◆ Work instruction:
For each entry below, write an exact copy and leave out the images.

[Opening Provided information section]

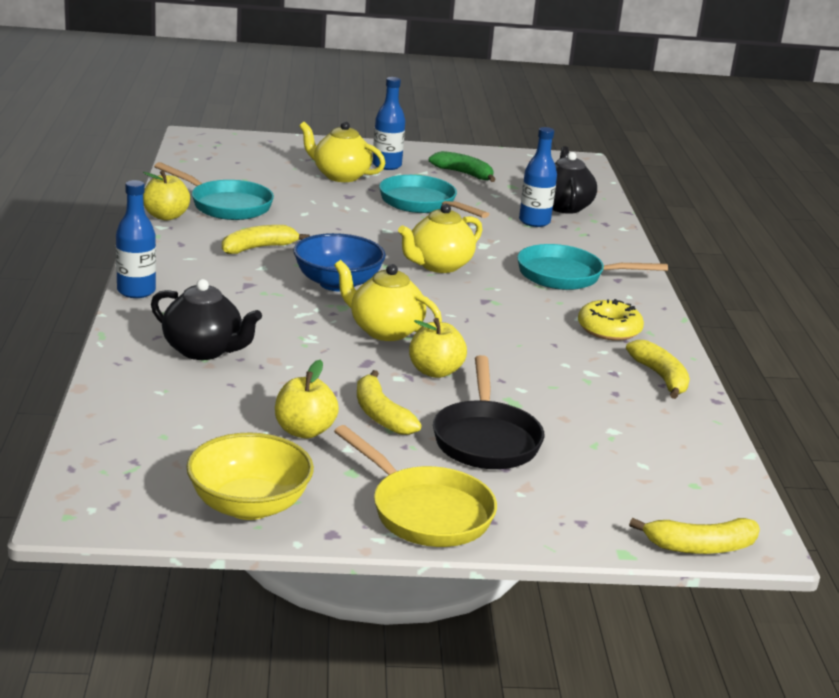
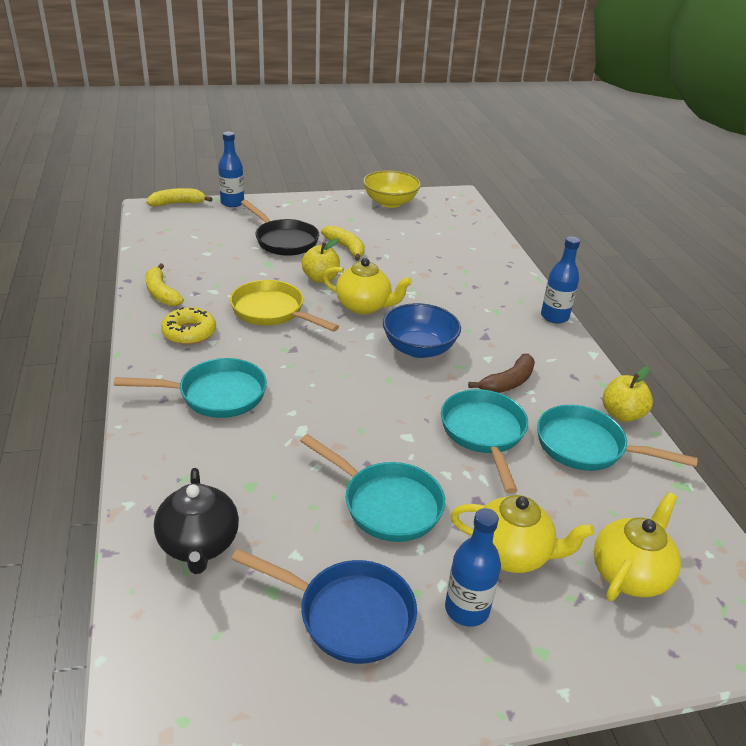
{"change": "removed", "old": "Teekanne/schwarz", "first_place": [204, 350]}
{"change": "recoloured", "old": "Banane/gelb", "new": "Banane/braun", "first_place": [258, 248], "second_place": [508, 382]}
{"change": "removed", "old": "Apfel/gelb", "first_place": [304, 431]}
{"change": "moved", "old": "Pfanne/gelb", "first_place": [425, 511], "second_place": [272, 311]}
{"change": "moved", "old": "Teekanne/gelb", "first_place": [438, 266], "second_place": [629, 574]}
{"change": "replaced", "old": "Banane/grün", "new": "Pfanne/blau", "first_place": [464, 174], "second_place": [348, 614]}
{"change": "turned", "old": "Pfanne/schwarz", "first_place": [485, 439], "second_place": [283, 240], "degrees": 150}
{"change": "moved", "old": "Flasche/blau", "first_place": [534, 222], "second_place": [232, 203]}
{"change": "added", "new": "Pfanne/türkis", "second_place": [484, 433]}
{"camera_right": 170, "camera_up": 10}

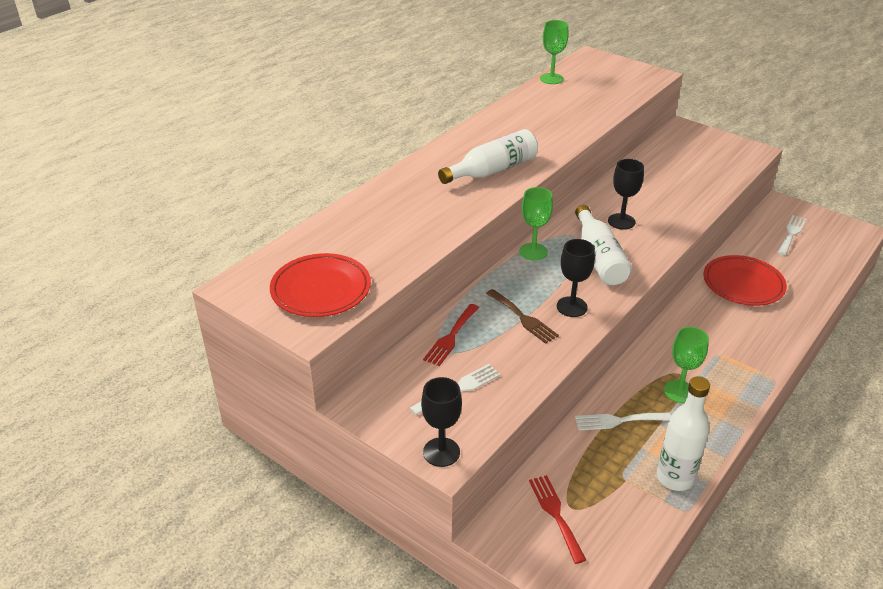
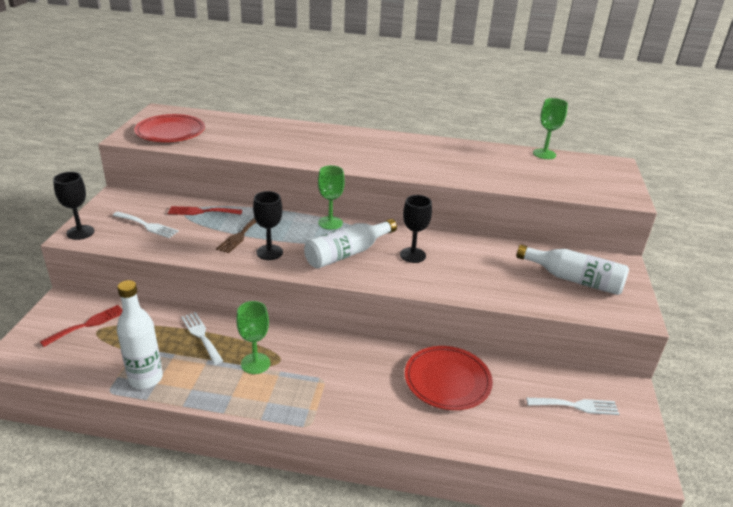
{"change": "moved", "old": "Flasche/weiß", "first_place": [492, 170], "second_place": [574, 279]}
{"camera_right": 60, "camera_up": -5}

[Closing Provided information section]

◆ Result for this exercise:
{"change": "removed", "old": "Teekanne/schwarz", "first_place": [204, 350]}
{"change": "recoloured", "old": "Banane/gelb", "new": "Banane/braun", "first_place": [258, 248], "second_place": [508, 382]}
{"change": "removed", "old": "Apfel/gelb", "first_place": [304, 431]}
{"change": "moved", "old": "Pfanne/gelb", "first_place": [425, 511], "second_place": [272, 311]}
{"change": "moved", "old": "Teekanne/gelb", "first_place": [438, 266], "second_place": [629, 574]}
{"change": "replaced", "old": "Banane/grün", "new": "Pfanne/blau", "first_place": [464, 174], "second_place": [348, 614]}
{"change": "turned", "old": "Pfanne/schwarz", "first_place": [485, 439], "second_place": [283, 240], "degrees": 150}
{"change": "moved", "old": "Flasche/blau", "first_place": [534, 222], "second_place": [232, 203]}
{"change": "added", "new": "Pfanne/türkis", "second_place": [484, 433]}
{"camera_right": 170, "camera_up": 10}

{"change": "moved", "old": "Flasche/weiß", "first_place": [492, 170], "second_place": [574, 279]}
{"camera_right": 60, "camera_up": -5}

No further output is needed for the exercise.